* WORK ORDER
Go line by line through the entries and show those that hold the string "camera".

** Opening INPUT block **

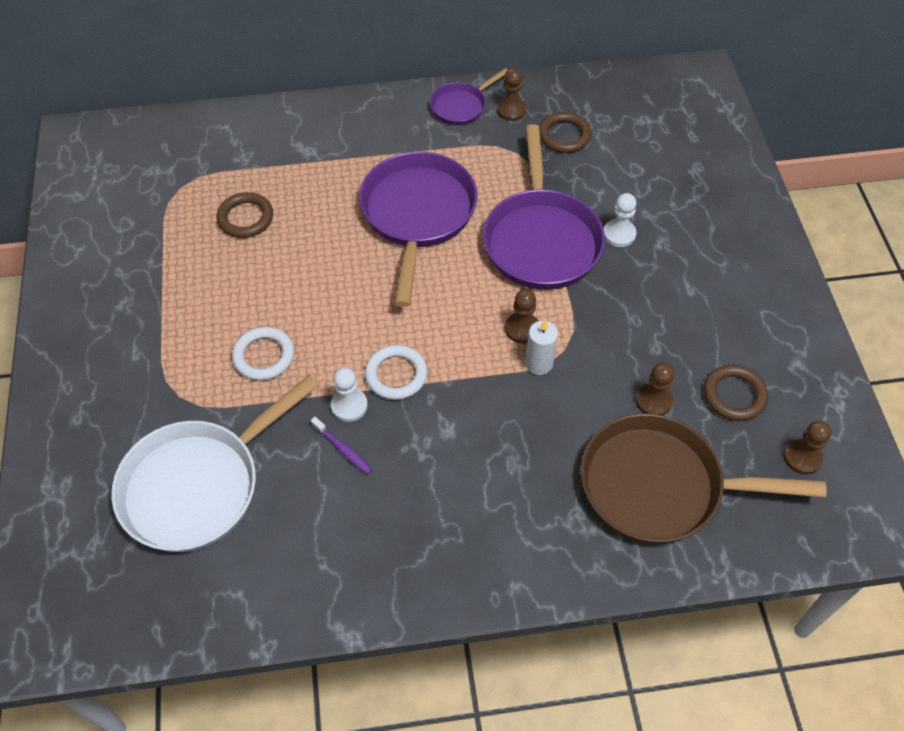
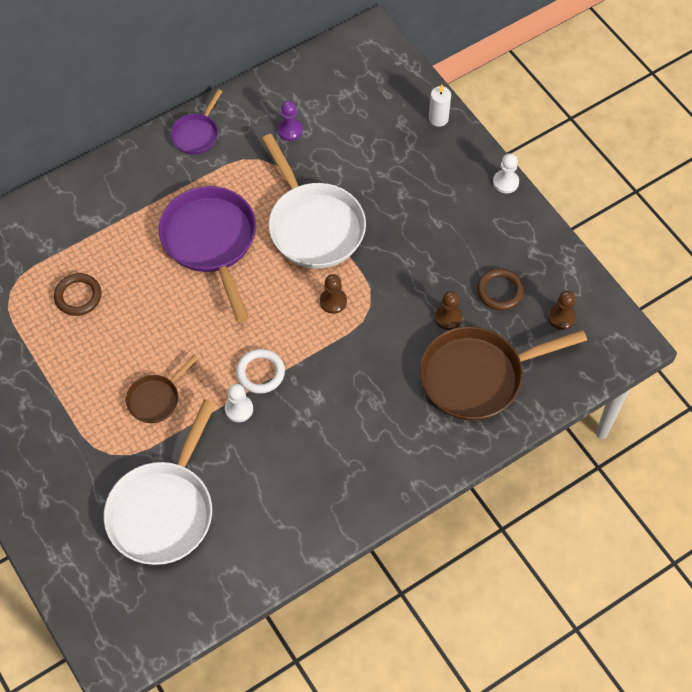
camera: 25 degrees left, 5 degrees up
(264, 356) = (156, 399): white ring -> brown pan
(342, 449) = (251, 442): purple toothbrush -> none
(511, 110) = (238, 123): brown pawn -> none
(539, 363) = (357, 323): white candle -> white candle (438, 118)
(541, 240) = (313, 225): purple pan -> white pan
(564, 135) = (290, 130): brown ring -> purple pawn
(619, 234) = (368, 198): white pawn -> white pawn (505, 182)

** Closing INPUT block **
** Opening INPUT block **

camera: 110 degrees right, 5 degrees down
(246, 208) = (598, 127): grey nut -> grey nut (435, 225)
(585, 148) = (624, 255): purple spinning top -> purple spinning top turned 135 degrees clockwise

** Closing INPUT block **
** Opening INPUT block **

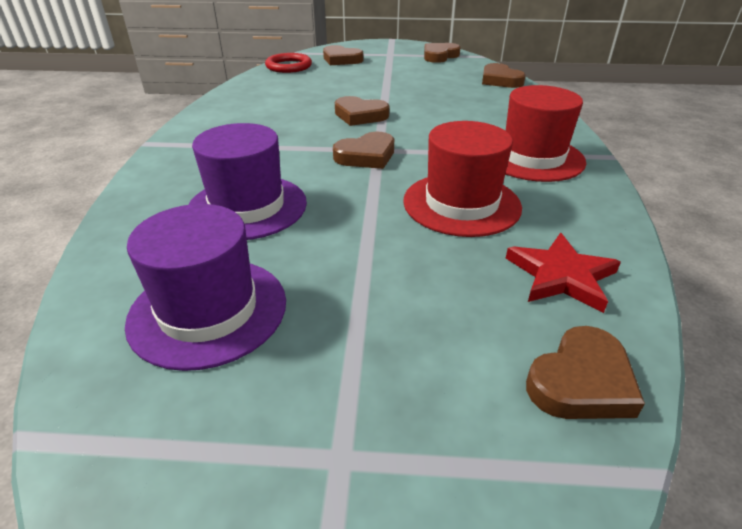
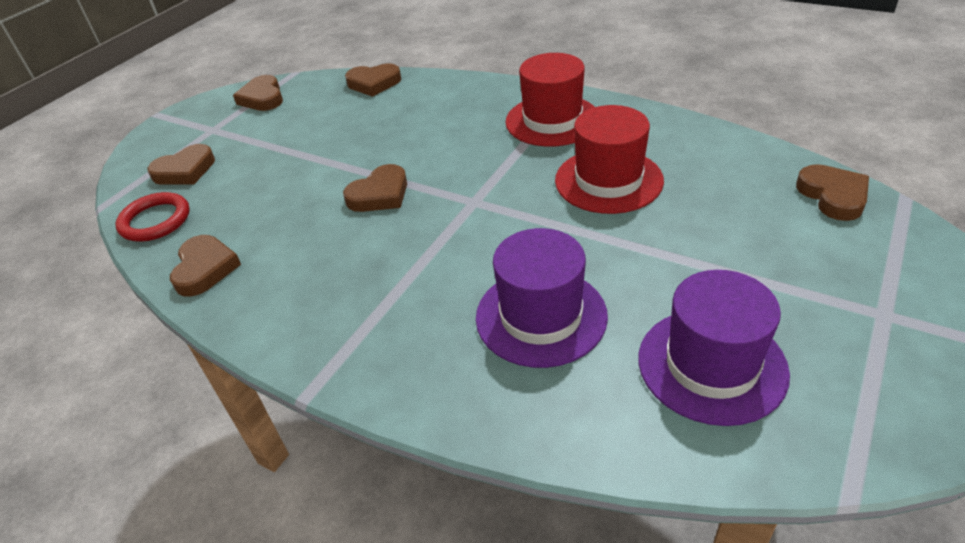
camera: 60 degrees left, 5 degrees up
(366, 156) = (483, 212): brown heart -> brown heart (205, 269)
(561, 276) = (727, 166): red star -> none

** Closing INPUT block **

* SOLUTION TO THIS EXERCISE
camera: 25 degrees left, 5 degrees up
camera: 110 degrees right, 5 degrees down
camera: 60 degrees left, 5 degrees up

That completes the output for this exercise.